▸ **RECORDS FOR THE TASK**:
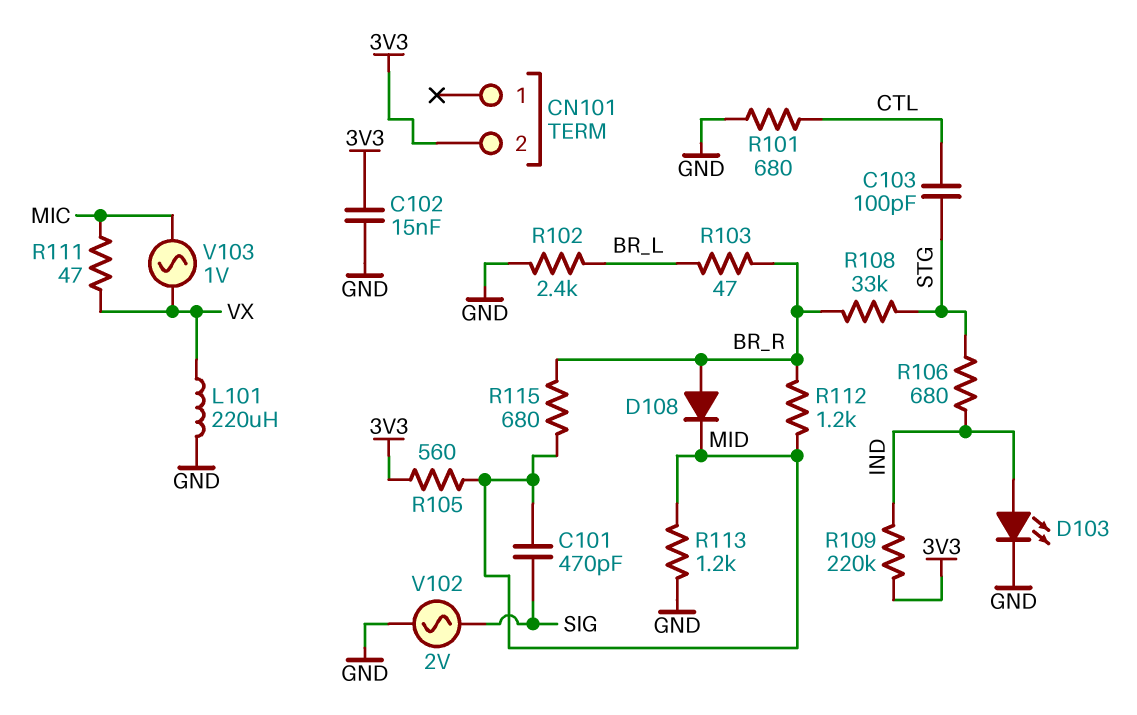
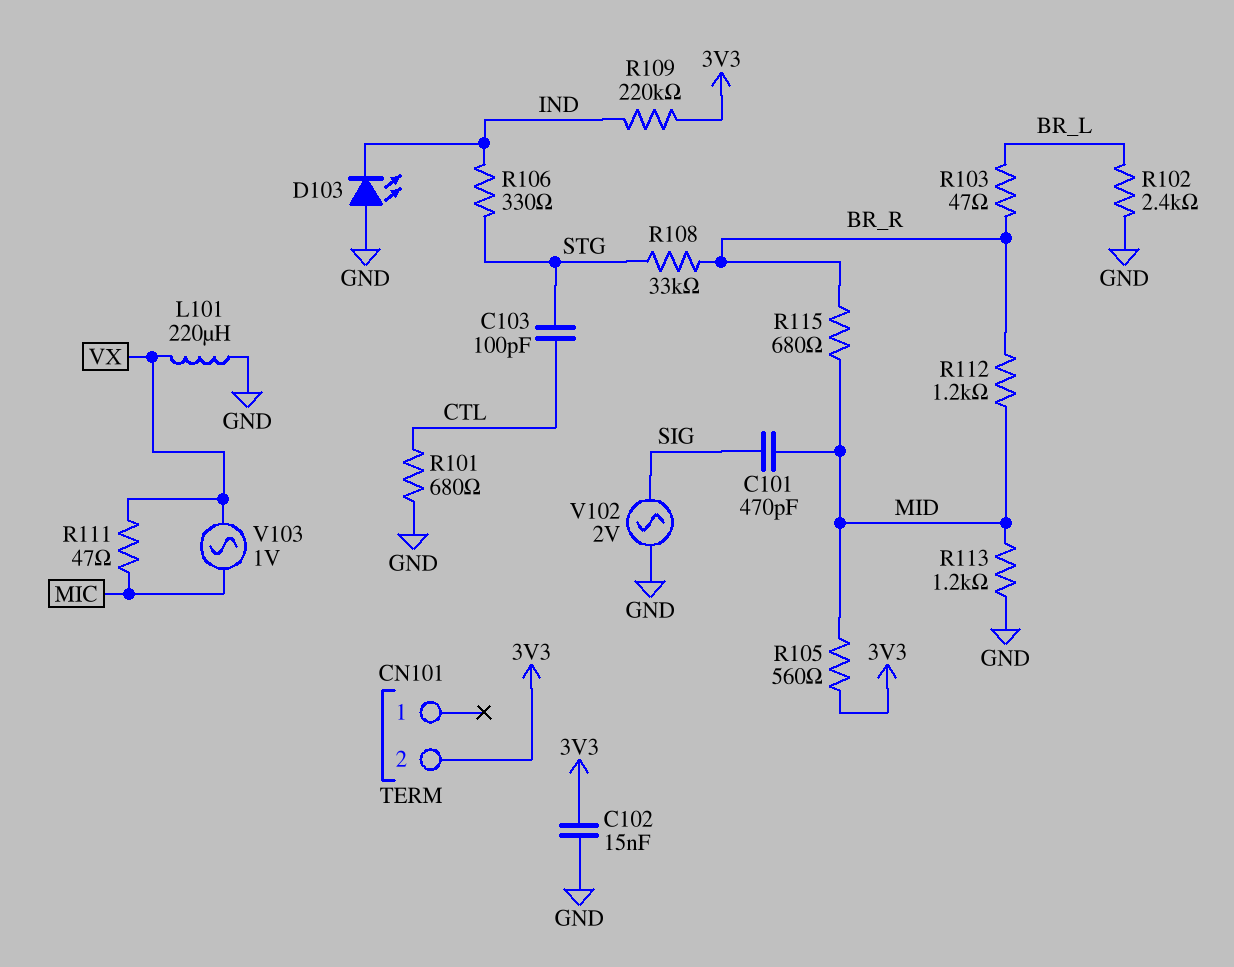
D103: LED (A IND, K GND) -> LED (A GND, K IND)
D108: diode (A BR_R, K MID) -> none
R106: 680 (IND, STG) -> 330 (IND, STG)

...

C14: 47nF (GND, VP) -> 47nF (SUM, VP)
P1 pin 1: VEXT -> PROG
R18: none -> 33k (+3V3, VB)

--

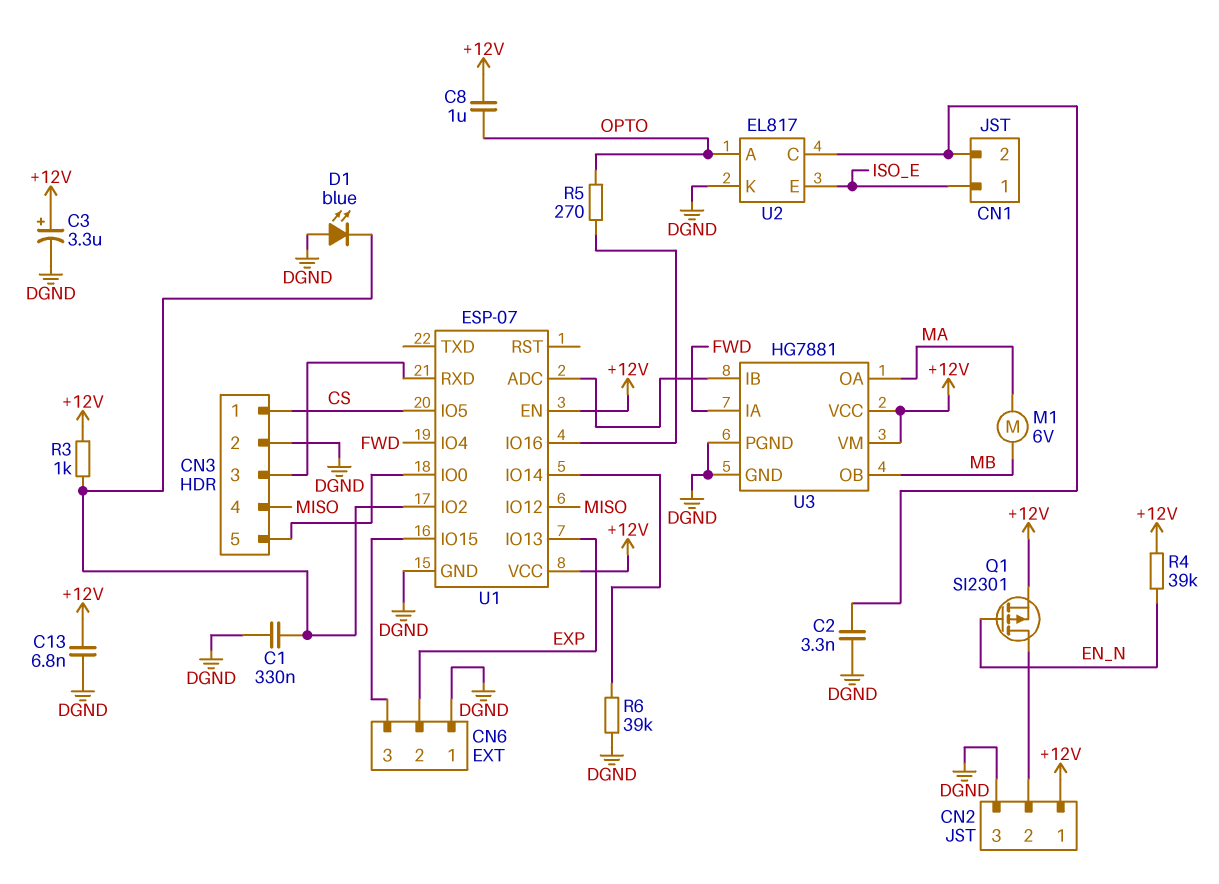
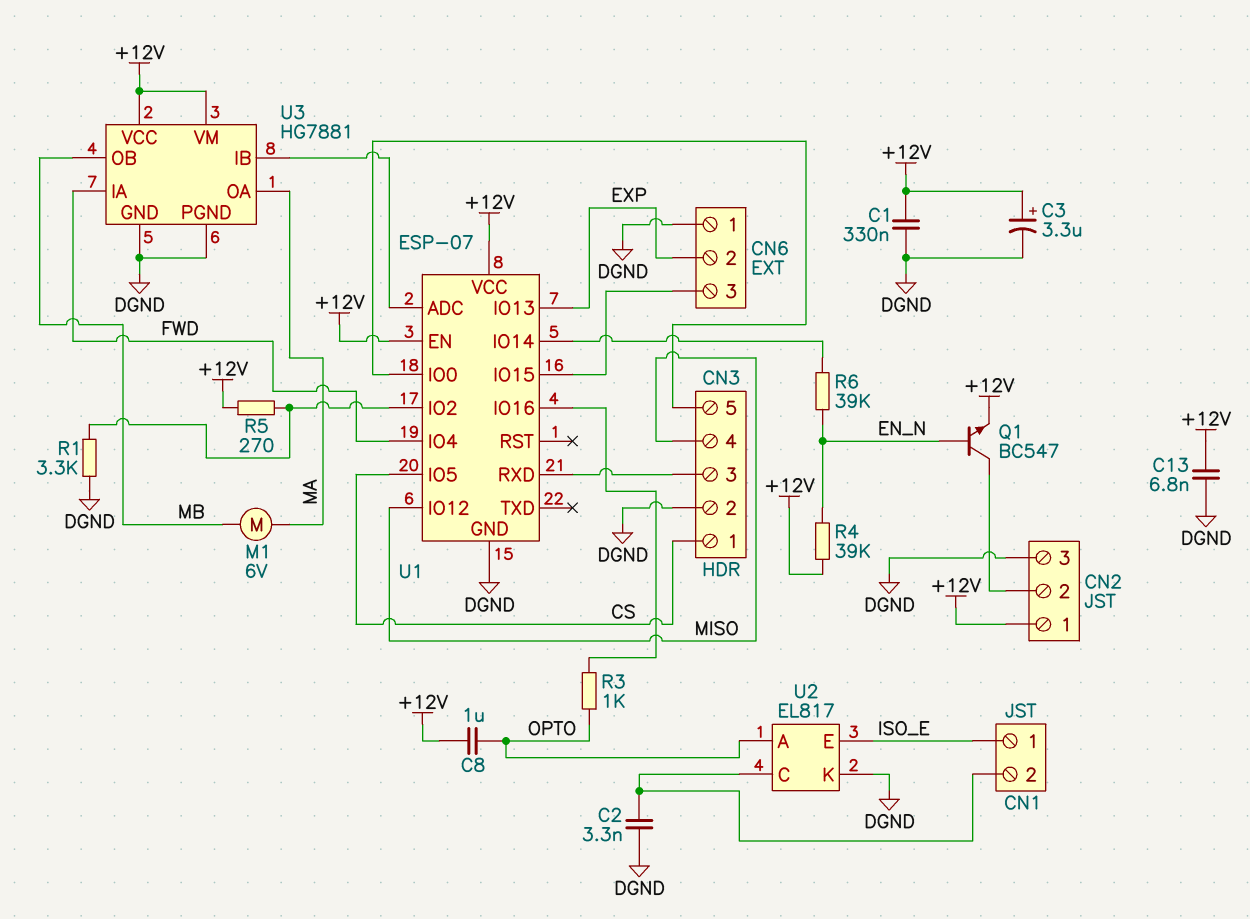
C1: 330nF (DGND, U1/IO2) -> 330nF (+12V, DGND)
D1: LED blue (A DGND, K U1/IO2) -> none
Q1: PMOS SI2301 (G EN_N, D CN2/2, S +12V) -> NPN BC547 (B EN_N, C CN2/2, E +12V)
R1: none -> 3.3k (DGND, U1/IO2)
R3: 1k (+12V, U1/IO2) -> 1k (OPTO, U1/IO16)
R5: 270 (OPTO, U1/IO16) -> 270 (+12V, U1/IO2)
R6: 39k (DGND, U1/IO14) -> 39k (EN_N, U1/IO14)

▸ **WHAT IS BEING ASKED**:
Repeat, exactly as they stand above, the lines from the line with "D103: LED (A" to the line with "R106: 680 (IND, STG) -> 330 (IND, STG)", both lines included.

▸ **RESULT FOR THIS EXERCISE**:
D103: LED (A IND, K GND) -> LED (A GND, K IND)
D108: diode (A BR_R, K MID) -> none
R106: 680 (IND, STG) -> 330 (IND, STG)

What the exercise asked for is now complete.